[Start of section]
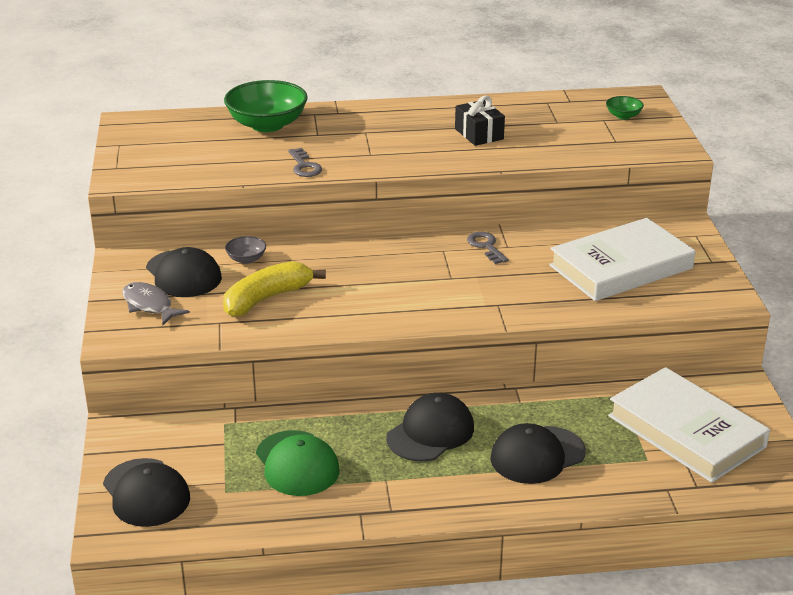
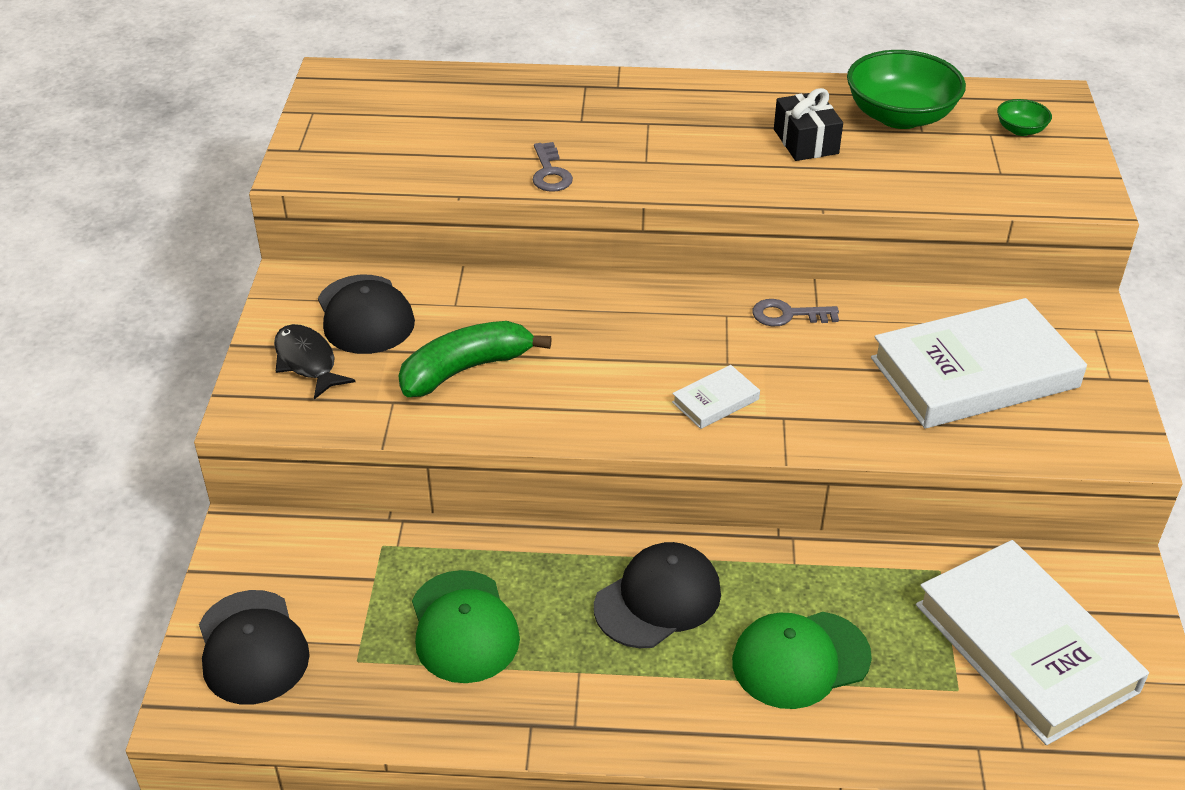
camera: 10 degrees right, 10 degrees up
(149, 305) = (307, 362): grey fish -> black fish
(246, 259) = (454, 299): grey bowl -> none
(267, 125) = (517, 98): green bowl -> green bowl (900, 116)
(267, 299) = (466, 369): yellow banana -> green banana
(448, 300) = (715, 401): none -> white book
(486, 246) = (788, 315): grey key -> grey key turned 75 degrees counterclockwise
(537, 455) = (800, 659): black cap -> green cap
[End of section]
Task:
When the word "none" appears in a line of the listing, pull that line out.

Exercise response:
(246, 259) = (454, 299): grey bowl -> none
(448, 300) = (715, 401): none -> white book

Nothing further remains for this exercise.